> _Work instruction_
Copy out exactly the stretch below, from the line with "purple square: rotated 24 degrees clockwise" through the line with "red cross at", both included; the pictures stay out.

(Data extracted from a collection)
========================================
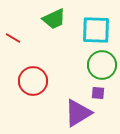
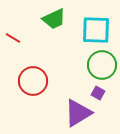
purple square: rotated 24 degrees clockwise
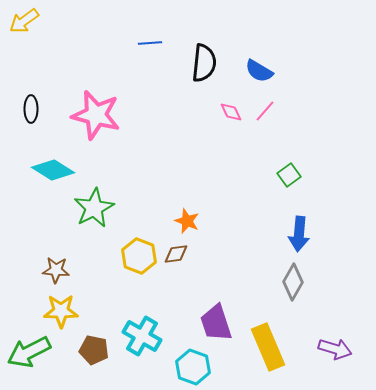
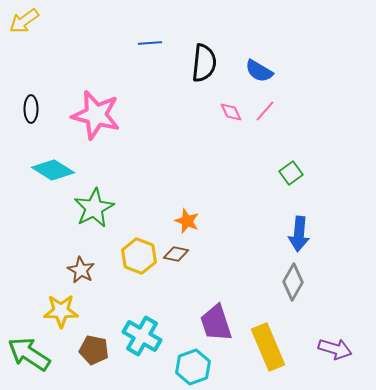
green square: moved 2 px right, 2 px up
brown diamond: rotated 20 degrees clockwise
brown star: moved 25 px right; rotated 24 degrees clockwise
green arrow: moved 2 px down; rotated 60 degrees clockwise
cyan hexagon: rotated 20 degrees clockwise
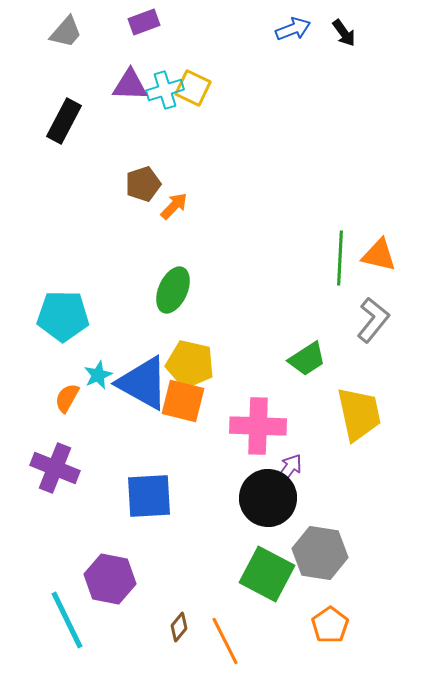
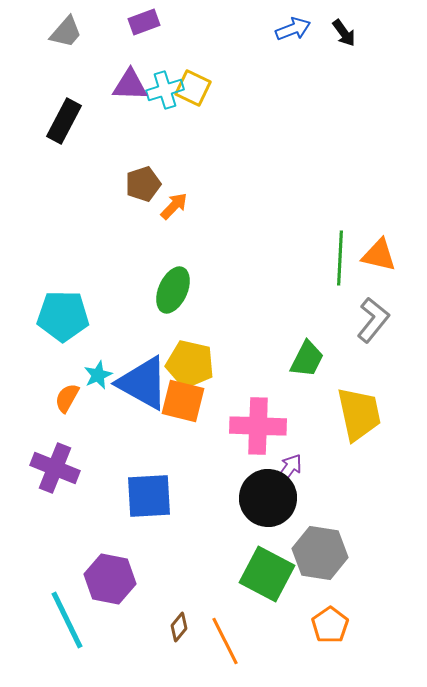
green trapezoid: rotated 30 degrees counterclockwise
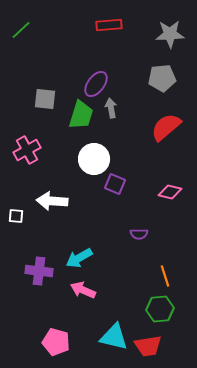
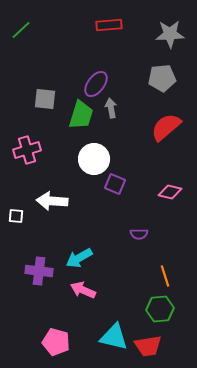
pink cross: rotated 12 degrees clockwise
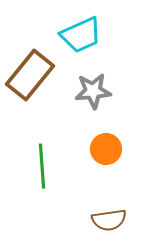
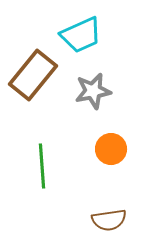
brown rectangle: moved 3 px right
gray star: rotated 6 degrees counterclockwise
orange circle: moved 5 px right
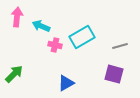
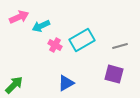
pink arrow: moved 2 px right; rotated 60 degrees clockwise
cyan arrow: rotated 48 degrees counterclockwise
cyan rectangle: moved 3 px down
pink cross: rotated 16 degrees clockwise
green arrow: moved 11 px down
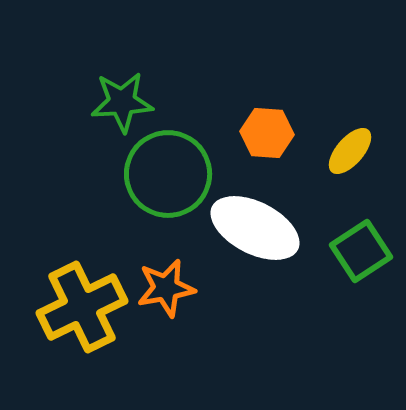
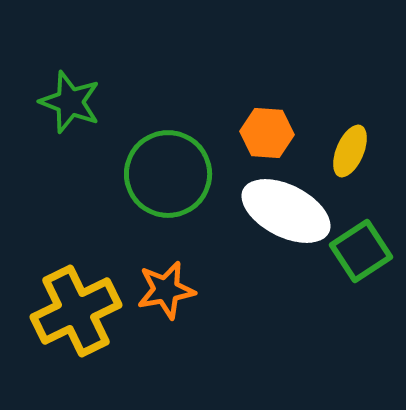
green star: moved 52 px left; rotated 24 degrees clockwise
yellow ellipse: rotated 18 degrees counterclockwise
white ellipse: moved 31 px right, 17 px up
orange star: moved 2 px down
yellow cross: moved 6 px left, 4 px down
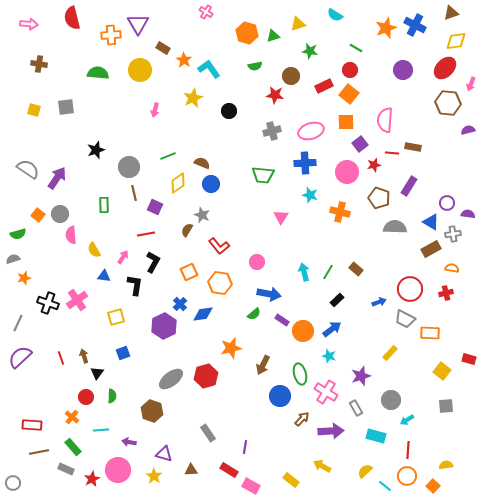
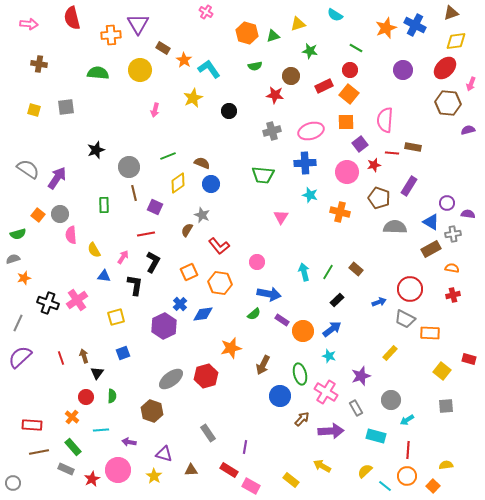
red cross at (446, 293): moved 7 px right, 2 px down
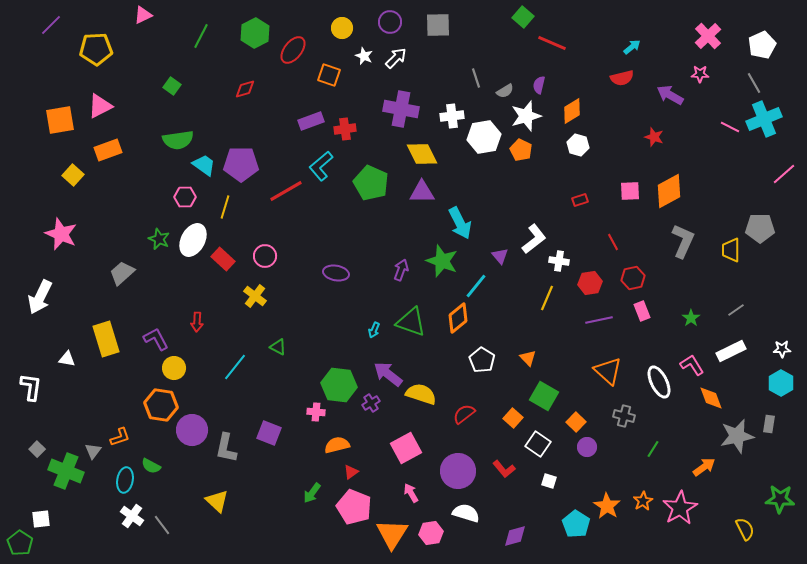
========================================
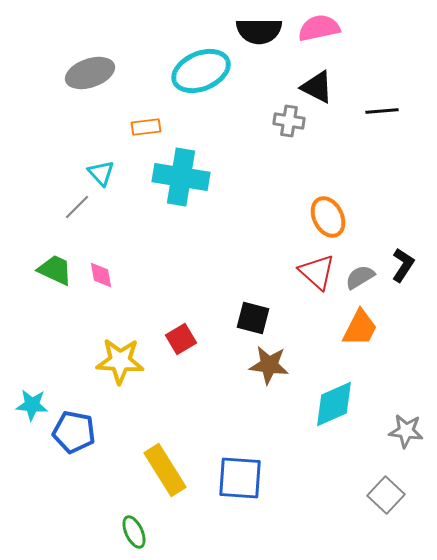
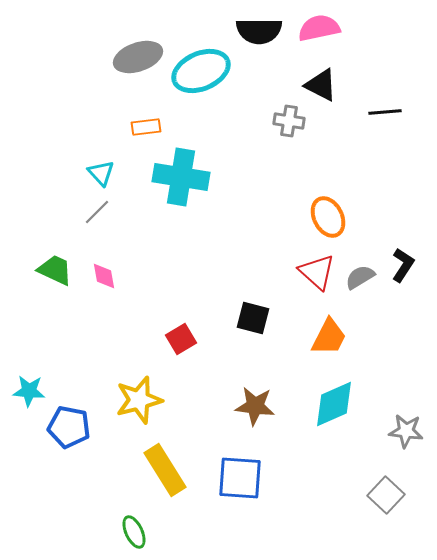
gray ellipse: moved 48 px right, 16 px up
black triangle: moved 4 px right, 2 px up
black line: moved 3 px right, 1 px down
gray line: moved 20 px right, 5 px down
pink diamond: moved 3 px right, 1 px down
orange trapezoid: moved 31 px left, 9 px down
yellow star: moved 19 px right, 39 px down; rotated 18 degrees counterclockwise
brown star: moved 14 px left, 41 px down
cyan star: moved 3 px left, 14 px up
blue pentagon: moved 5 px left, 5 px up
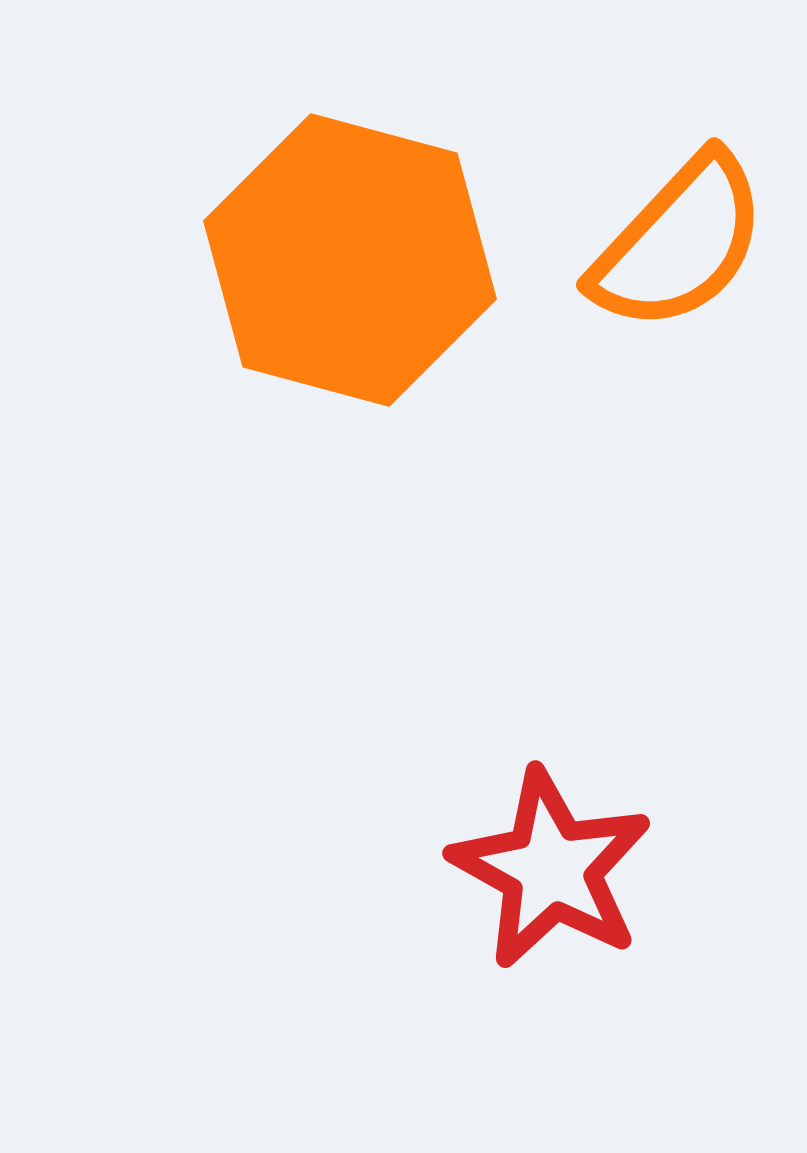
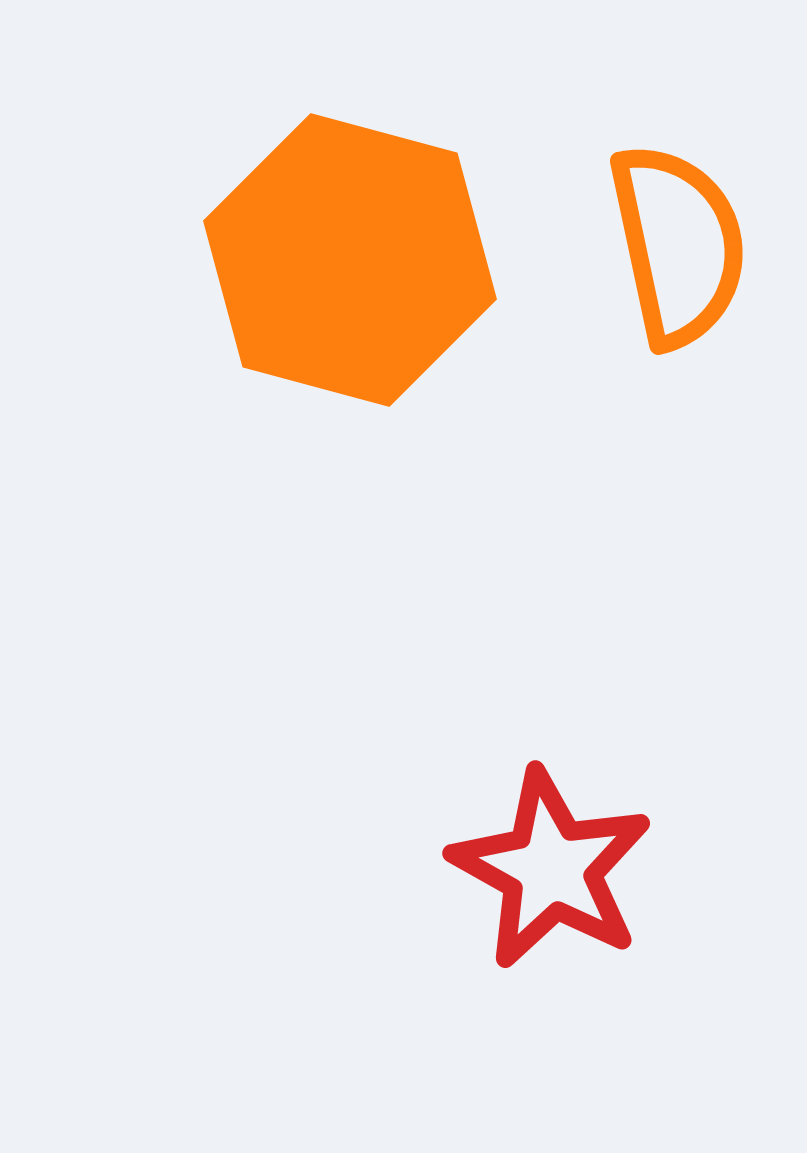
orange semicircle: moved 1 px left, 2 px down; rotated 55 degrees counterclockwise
========================================
> _Task output_
purple square: rotated 24 degrees clockwise
green square: moved 2 px right, 2 px up
brown diamond: rotated 20 degrees clockwise
brown star: moved 25 px right; rotated 24 degrees clockwise
green arrow: moved 2 px down; rotated 60 degrees clockwise
cyan hexagon: rotated 20 degrees clockwise
green trapezoid: rotated 30 degrees counterclockwise
pink cross: rotated 12 degrees clockwise
brown rectangle: moved 3 px right
gray star: rotated 6 degrees counterclockwise
orange circle: moved 5 px right
pink arrow: moved 2 px right; rotated 60 degrees clockwise
cyan arrow: rotated 48 degrees counterclockwise
cyan rectangle: moved 3 px down
pink cross: rotated 16 degrees clockwise
green arrow: moved 11 px down
green star: moved 52 px left; rotated 24 degrees clockwise
yellow ellipse: rotated 18 degrees counterclockwise
white ellipse: moved 31 px right, 17 px up
orange star: moved 2 px down
yellow cross: moved 6 px left, 4 px down
red cross at (446, 293): moved 7 px right, 2 px down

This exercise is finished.